**WHAT THE EXERCISE ASKS:**
Copy each line in the data below that contains the word "white".

**DATA EXCERPT:**
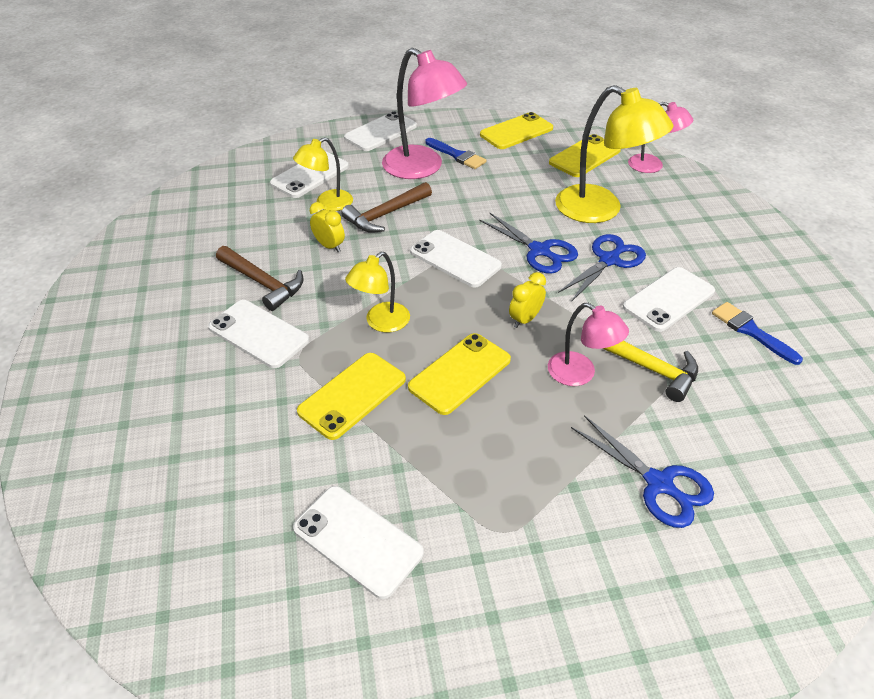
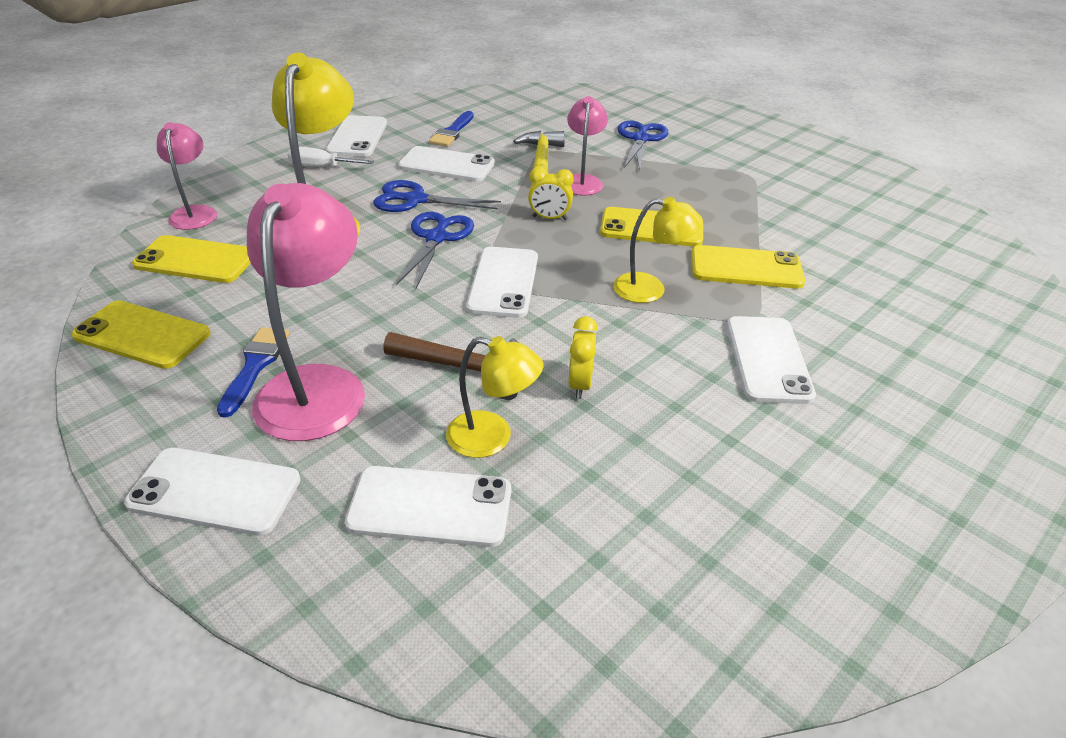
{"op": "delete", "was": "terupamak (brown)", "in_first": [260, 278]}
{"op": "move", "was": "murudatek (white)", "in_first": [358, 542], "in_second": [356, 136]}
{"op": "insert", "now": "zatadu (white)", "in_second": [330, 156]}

**RESPONSE AREA:**
{"op": "move", "was": "murudatek (white)", "in_first": [358, 542], "in_second": [356, 136]}
{"op": "insert", "now": "zatadu (white)", "in_second": [330, 156]}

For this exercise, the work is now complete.